WORK REQUIRED ▸
Retype, word for word, every line from the one holding "D9: none -> schottky SS34 (A VEE, K GND)" through the one holding "D110: schottky BAT54" in the entries below, both included, and only those lines.

════════

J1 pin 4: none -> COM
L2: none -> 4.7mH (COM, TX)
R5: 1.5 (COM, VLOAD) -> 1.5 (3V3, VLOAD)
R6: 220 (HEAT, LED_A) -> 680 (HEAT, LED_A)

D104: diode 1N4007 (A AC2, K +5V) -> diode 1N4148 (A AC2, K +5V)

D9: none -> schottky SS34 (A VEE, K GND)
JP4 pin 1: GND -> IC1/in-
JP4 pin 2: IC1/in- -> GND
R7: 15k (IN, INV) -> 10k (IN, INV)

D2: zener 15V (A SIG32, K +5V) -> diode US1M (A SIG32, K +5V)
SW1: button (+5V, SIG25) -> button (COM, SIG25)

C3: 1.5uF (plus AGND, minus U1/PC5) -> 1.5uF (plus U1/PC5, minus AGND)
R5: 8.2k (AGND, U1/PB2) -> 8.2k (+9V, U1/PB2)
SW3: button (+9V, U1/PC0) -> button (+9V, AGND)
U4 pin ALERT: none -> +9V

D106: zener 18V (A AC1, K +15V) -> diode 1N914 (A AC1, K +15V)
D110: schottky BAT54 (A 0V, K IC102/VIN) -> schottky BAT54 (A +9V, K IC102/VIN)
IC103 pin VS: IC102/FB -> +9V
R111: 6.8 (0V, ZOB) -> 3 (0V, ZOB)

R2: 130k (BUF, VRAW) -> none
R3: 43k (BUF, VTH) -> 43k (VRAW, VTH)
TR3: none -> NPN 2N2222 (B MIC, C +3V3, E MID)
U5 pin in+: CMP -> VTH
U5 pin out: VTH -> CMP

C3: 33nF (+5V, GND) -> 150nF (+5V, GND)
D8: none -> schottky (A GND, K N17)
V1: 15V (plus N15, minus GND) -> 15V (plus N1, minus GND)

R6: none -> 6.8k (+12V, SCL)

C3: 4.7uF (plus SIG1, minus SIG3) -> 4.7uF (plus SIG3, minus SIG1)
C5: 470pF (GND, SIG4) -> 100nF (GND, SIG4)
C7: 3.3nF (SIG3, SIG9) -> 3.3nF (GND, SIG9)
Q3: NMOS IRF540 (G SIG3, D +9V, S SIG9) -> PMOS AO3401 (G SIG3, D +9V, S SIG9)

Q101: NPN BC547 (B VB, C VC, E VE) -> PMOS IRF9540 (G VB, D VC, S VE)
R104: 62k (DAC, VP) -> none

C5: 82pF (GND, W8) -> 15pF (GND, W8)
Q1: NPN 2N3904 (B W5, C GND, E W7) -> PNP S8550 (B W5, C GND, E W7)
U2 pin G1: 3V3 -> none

════════

EXERCISE OUTPUT ▸
D9: none -> schottky SS34 (A VEE, K GND)
JP4 pin 1: GND -> IC1/in-
JP4 pin 2: IC1/in- -> GND
R7: 15k (IN, INV) -> 10k (IN, INV)

D2: zener 15V (A SIG32, K +5V) -> diode US1M (A SIG32, K +5V)
SW1: button (+5V, SIG25) -> button (COM, SIG25)

C3: 1.5uF (plus AGND, minus U1/PC5) -> 1.5uF (plus U1/PC5, minus AGND)
R5: 8.2k (AGND, U1/PB2) -> 8.2k (+9V, U1/PB2)
SW3: button (+9V, U1/PC0) -> button (+9V, AGND)
U4 pin ALERT: none -> +9V

D106: zener 18V (A AC1, K +15V) -> diode 1N914 (A AC1, K +15V)
D110: schottky BAT54 (A 0V, K IC102/VIN) -> schottky BAT54 (A +9V, K IC102/VIN)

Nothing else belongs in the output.